*** Block opens ***

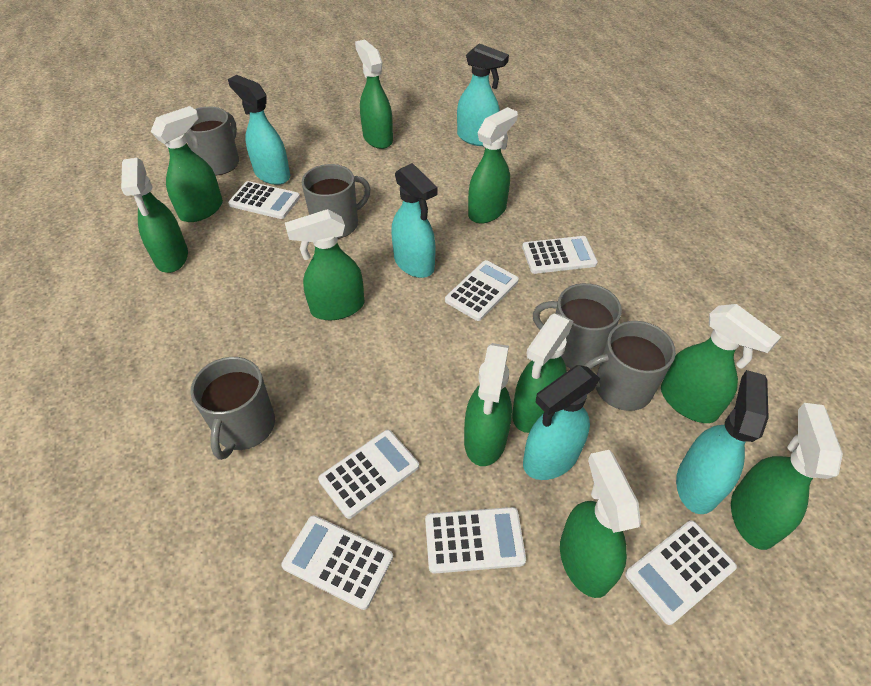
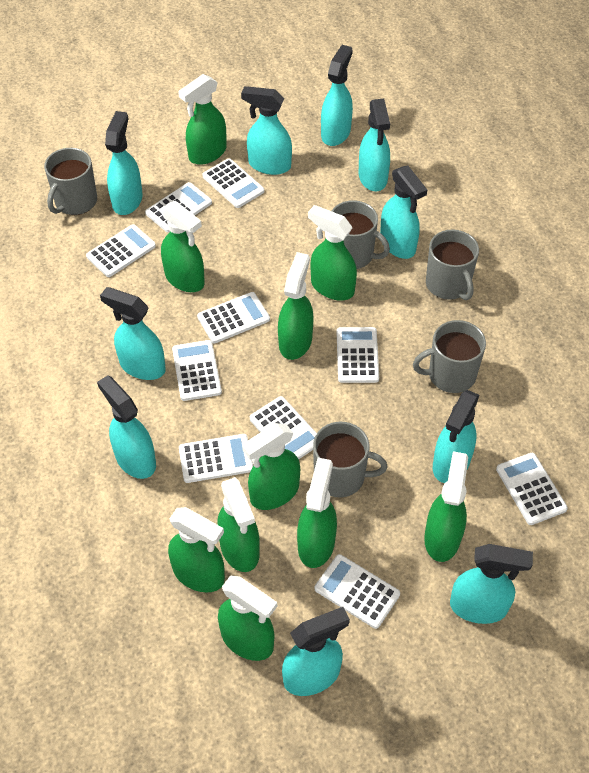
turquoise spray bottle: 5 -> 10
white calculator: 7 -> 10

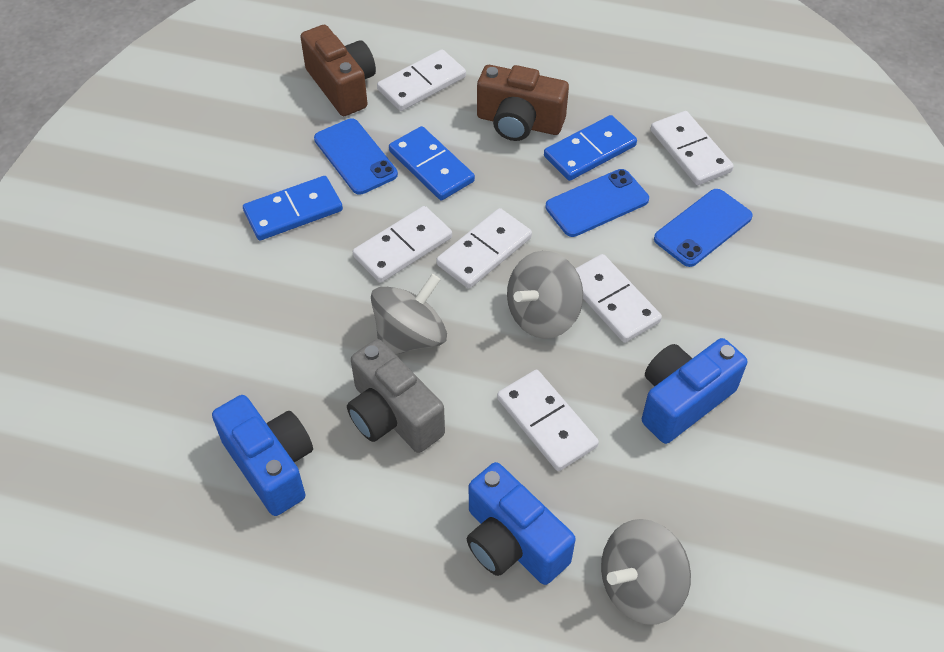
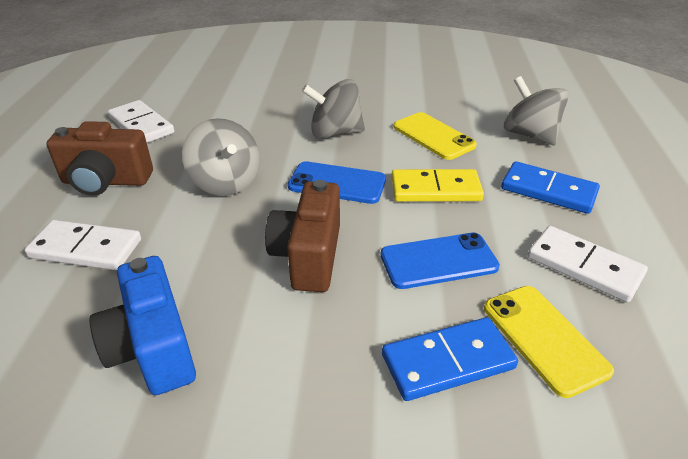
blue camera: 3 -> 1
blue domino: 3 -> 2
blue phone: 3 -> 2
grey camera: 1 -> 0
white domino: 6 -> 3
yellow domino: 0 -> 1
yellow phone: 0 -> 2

*** Block closes ***

ACTIVITY
Scan the entries above, and wherever a line holds the string "blue", copy it.

EXPECTED ANSWER
blue camera: 3 -> 1
blue domino: 3 -> 2
blue phone: 3 -> 2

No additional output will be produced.